[Coordinate-based object records]

-------------------------

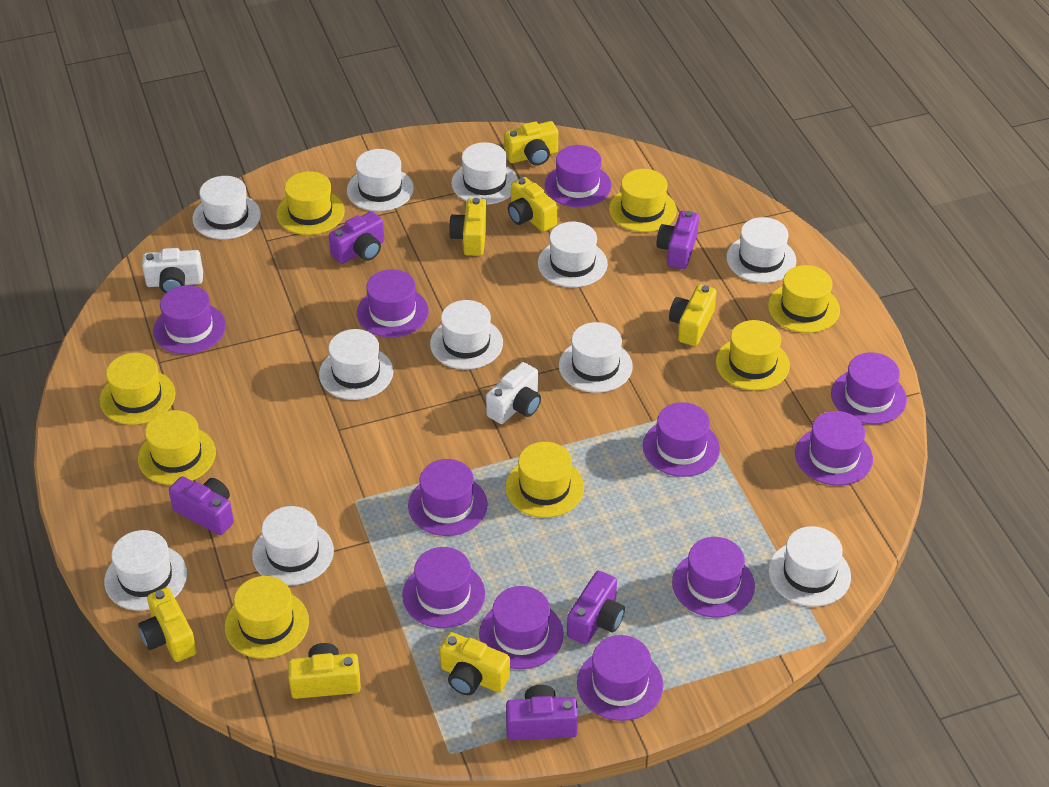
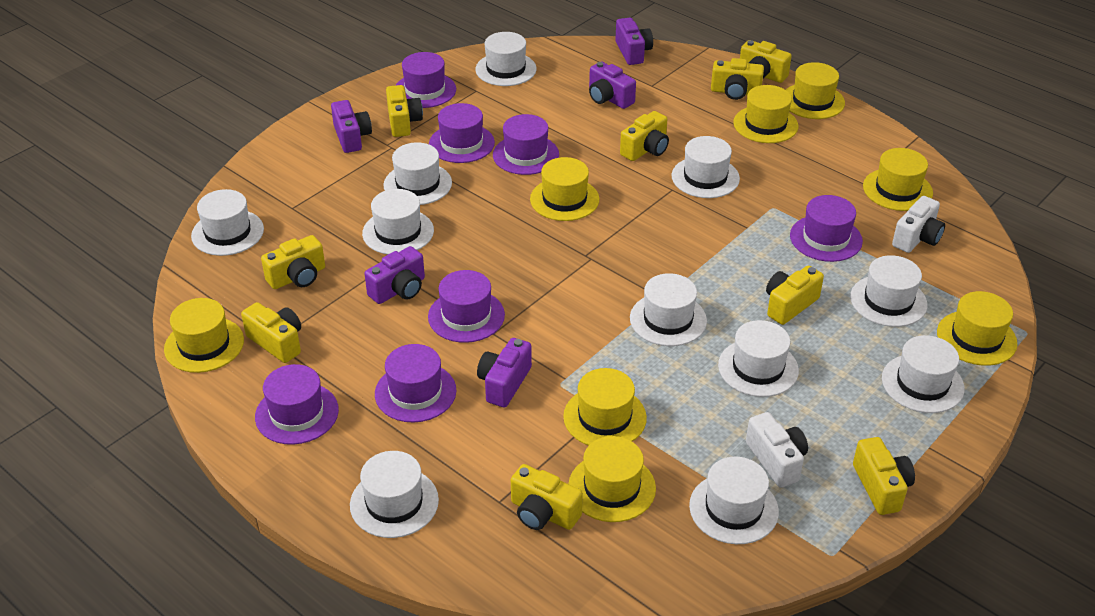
purple hat: 11 -> 7
yellow camera: 7 -> 9

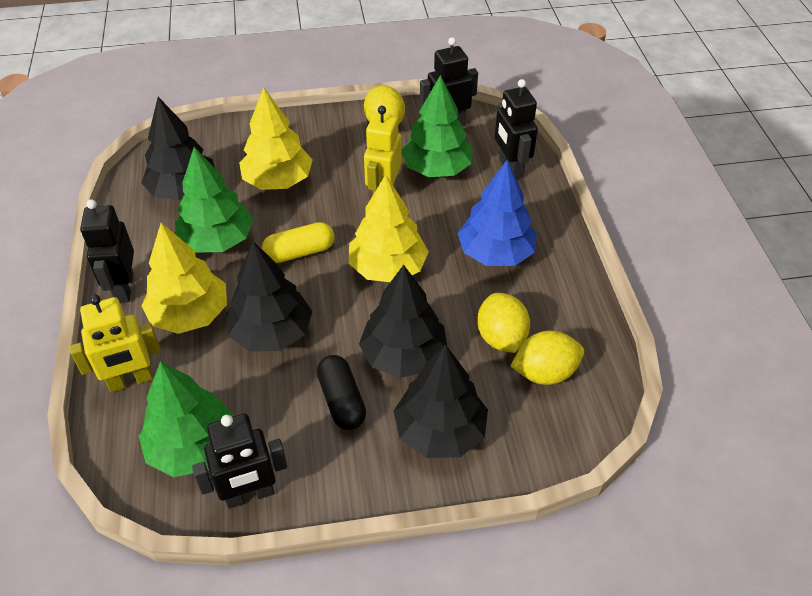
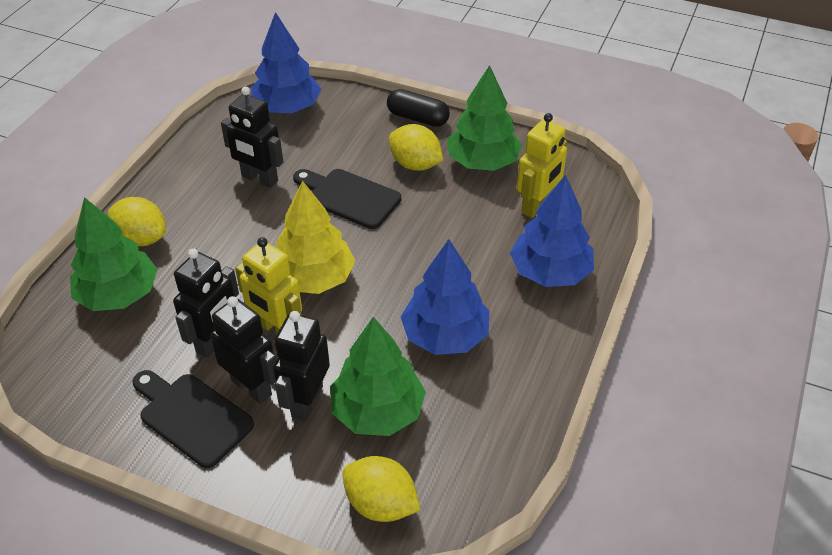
black cutting board: 0 -> 2
black tree: 4 -> 0
blue tree: 1 -> 3
yellow capsule: 1 -> 0
yellow tree: 3 -> 1

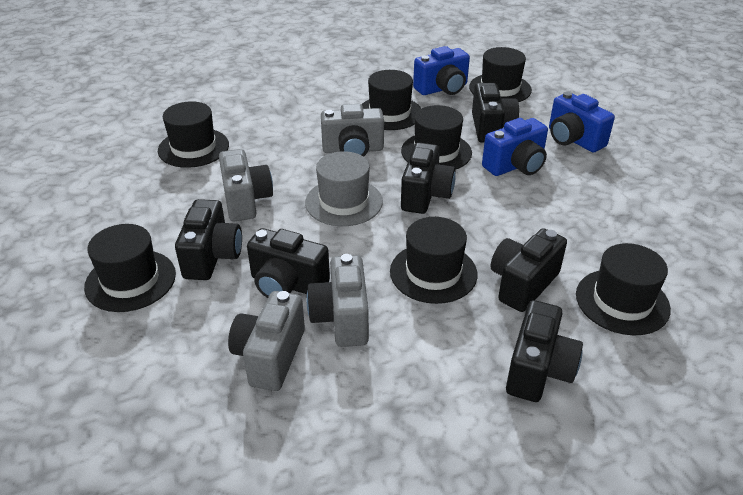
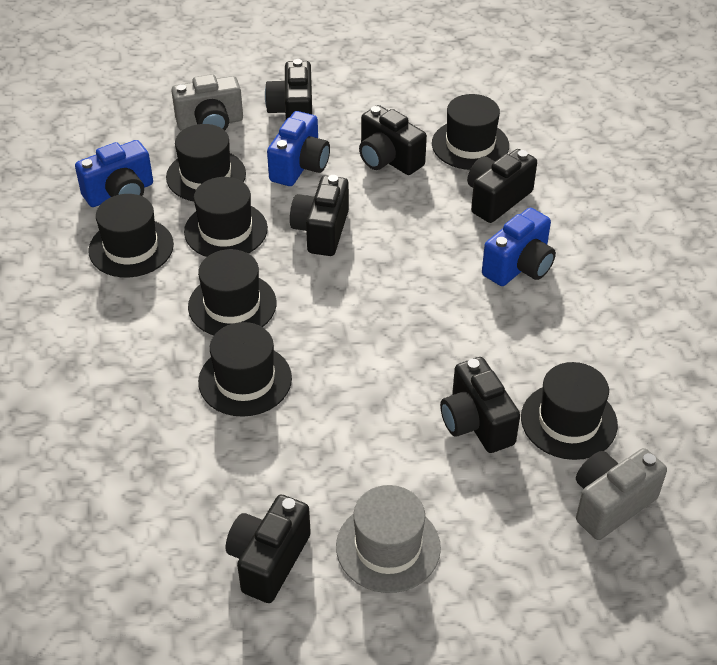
grey camera: 4 -> 2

-------------------------

AIM OF THE EXERCISE
Using the data above, print every line exactly, omitting pictures.

OUTPUT FOR THIS EXERCISE
purple hat: 11 -> 7
yellow camera: 7 -> 9

black cutting board: 0 -> 2
black tree: 4 -> 0
blue tree: 1 -> 3
yellow capsule: 1 -> 0
yellow tree: 3 -> 1

grey camera: 4 -> 2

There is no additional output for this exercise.